Exact transcription, pictures omitted: reproduce the listing below.

┄┄┄┄┄┄

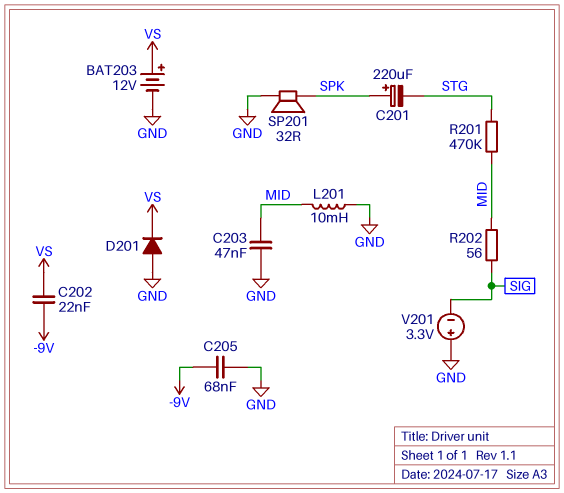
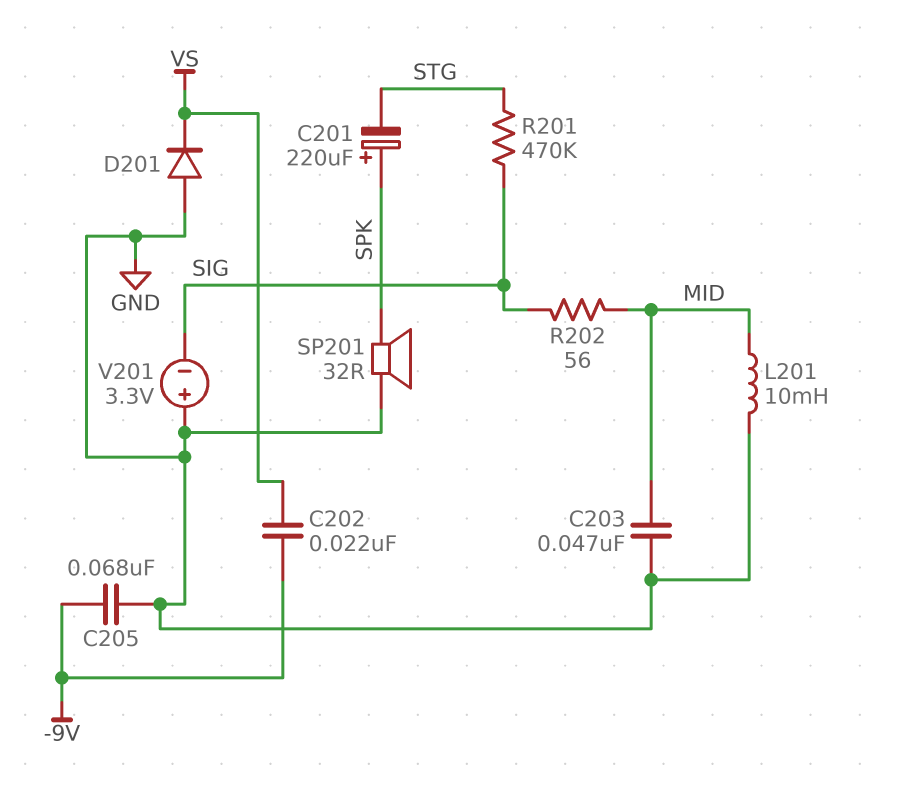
BAT203: 12V (plus VS, minus GND) -> none
R201: 470k (MID, STG) -> 470k (SIG, STG)

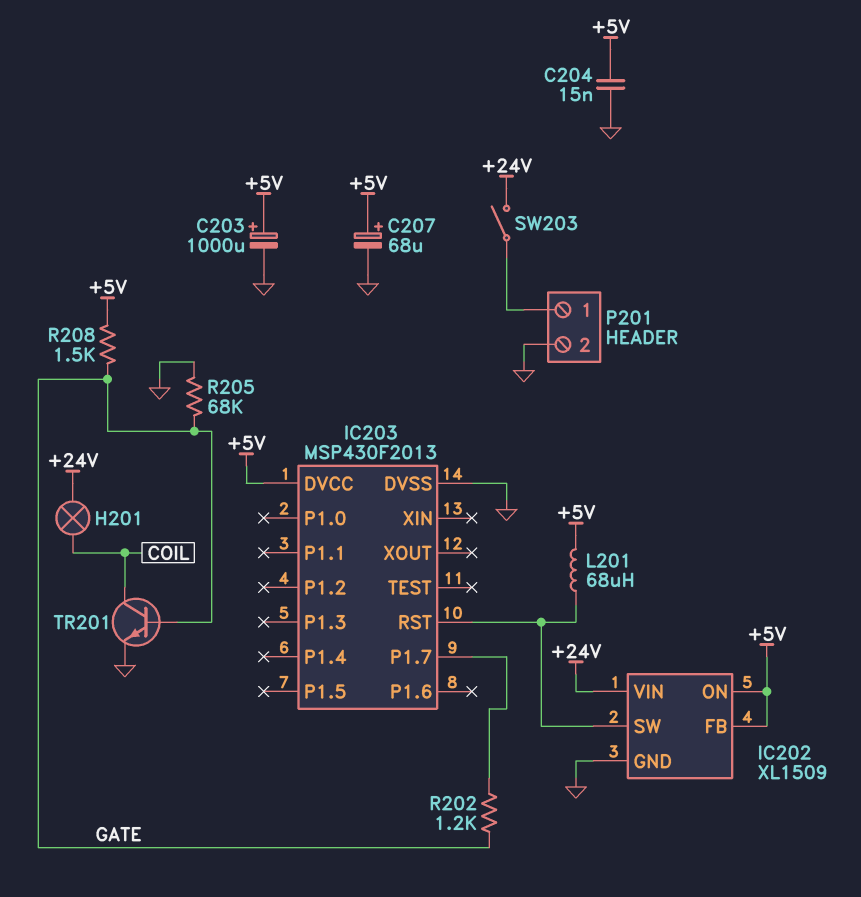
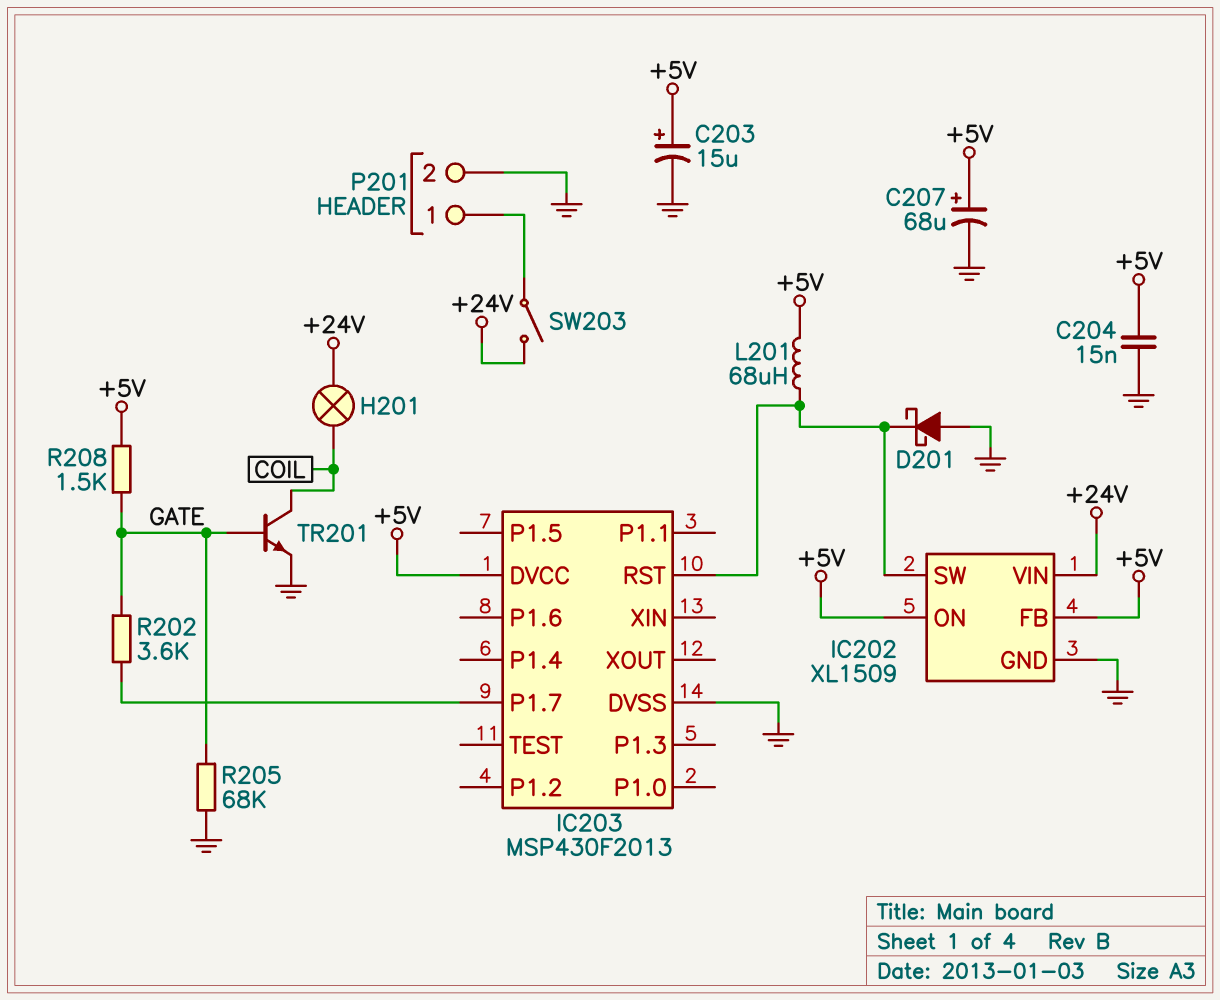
C203: 1000uF (plus +5V, minus GND) -> 15uF (plus +5V, minus GND)
D201: none -> schottky (A GND, K IC202/SW)
R202: 1.2k (GATE, IC203/P1.7) -> 3.6k (GATE, IC203/P1.7)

┄┄┄┄┄┄

§ RESULT OF THIS TASK:
BAT203: 12V (plus VS, minus GND) -> none
R201: 470k (MID, STG) -> 470k (SIG, STG)

C203: 1000uF (plus +5V, minus GND) -> 15uF (plus +5V, minus GND)
D201: none -> schottky (A GND, K IC202/SW)
R202: 1.2k (GATE, IC203/P1.7) -> 3.6k (GATE, IC203/P1.7)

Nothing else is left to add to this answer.